Records supplied

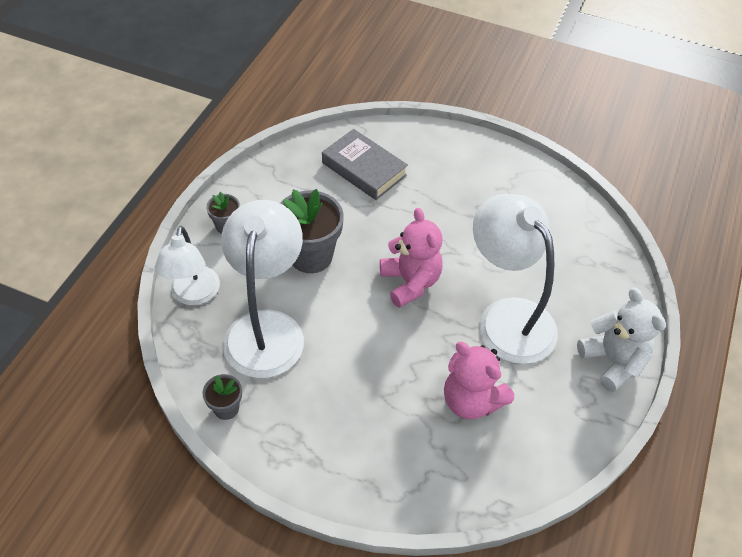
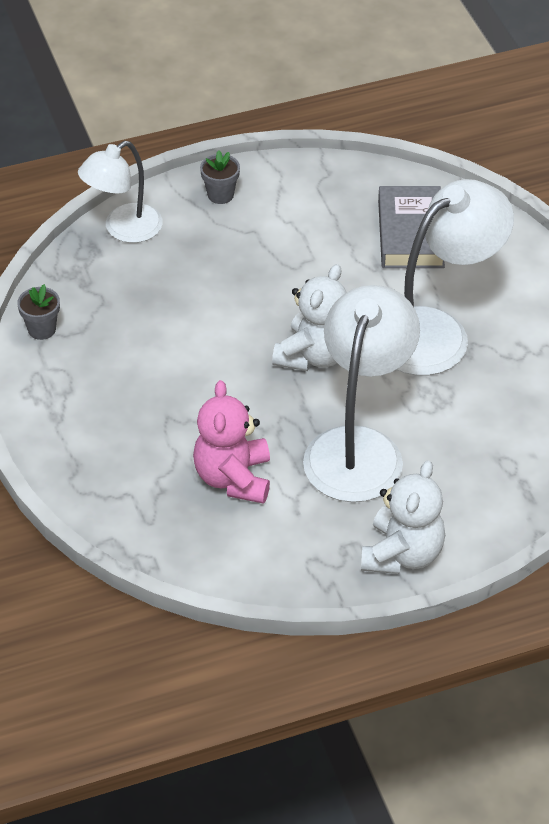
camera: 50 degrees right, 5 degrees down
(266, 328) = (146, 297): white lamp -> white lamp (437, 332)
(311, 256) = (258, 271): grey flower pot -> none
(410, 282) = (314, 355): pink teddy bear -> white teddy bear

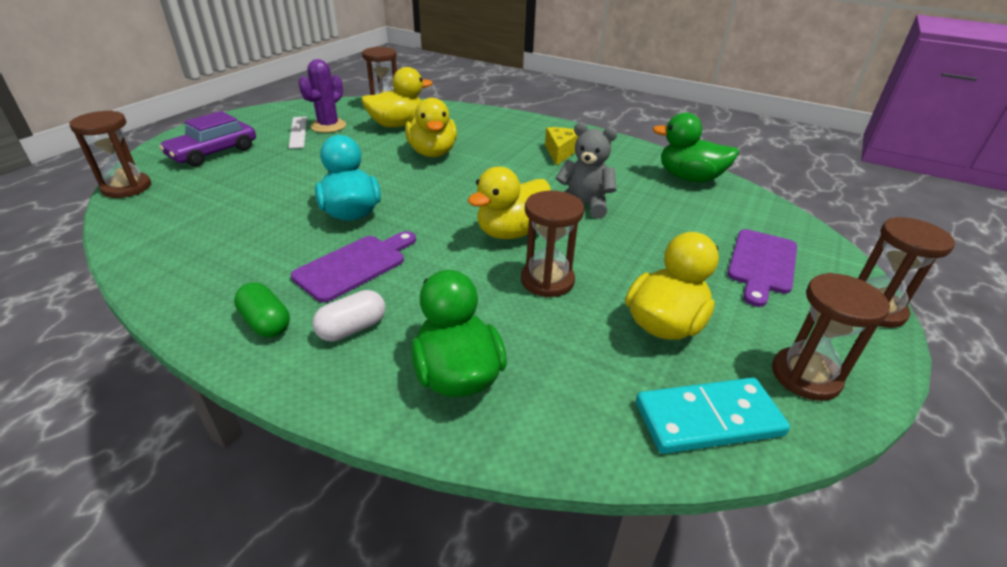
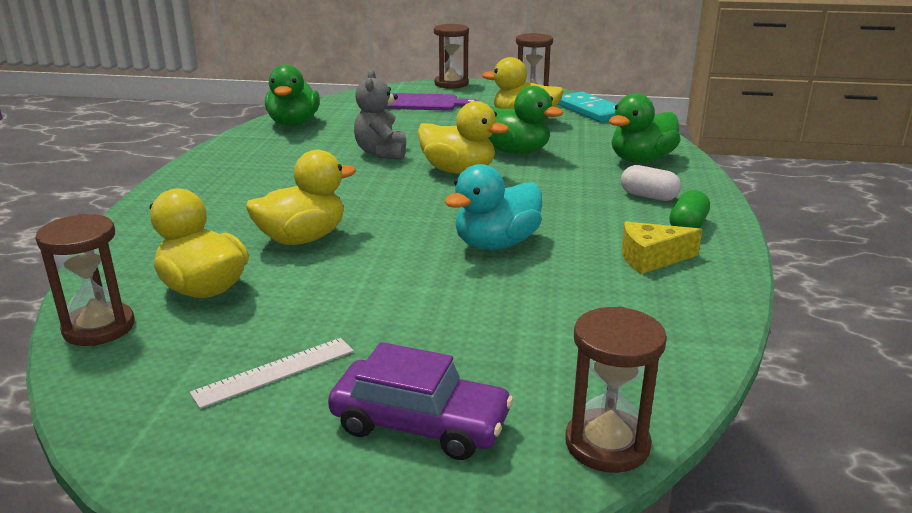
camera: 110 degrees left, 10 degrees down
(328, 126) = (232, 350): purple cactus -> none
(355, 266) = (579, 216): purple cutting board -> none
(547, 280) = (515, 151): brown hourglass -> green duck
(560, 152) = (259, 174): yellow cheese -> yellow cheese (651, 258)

Requirement
Return, from the data, each line where the string "camera" occurs.

Solution to the problem
camera: 50 degrees right, 5 degrees down
camera: 110 degrees left, 10 degrees down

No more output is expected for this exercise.